Task prompt
Please return the listing below word for word, minus its pictures.

--- Dataset content Enclosed Below ---

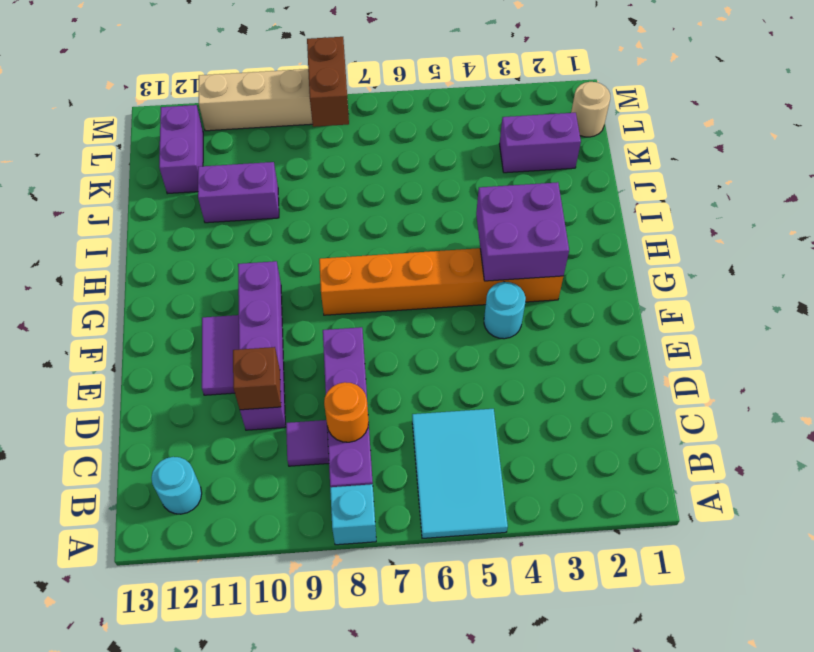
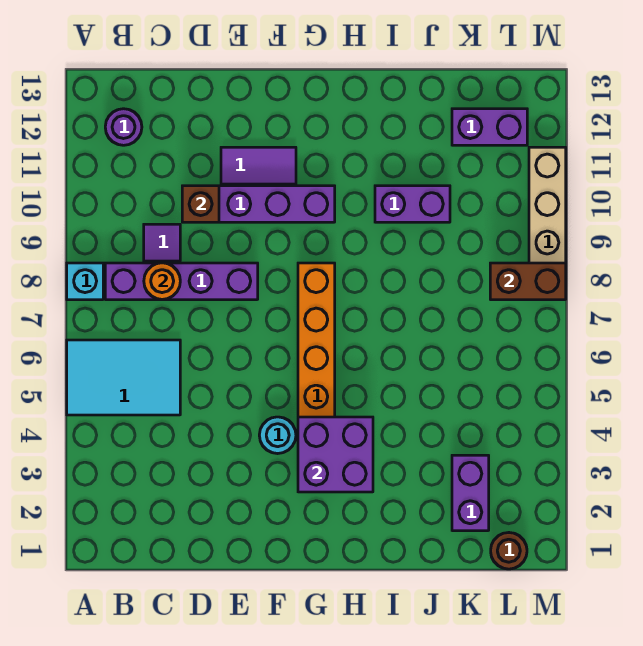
cyan round brick B12 level 1 -> purple round brick B12 level 1
purple brick J10:J11 level 1 -> purple brick I10:J10 level 1
tan round brick L1 level 1 -> brown round brick L1 level 1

--- End of Enclosed Dataset content ---

Exercise answer
cyan round brick B12 level 1 -> purple round brick B12 level 1
purple brick J10:J11 level 1 -> purple brick I10:J10 level 1
tan round brick L1 level 1 -> brown round brick L1 level 1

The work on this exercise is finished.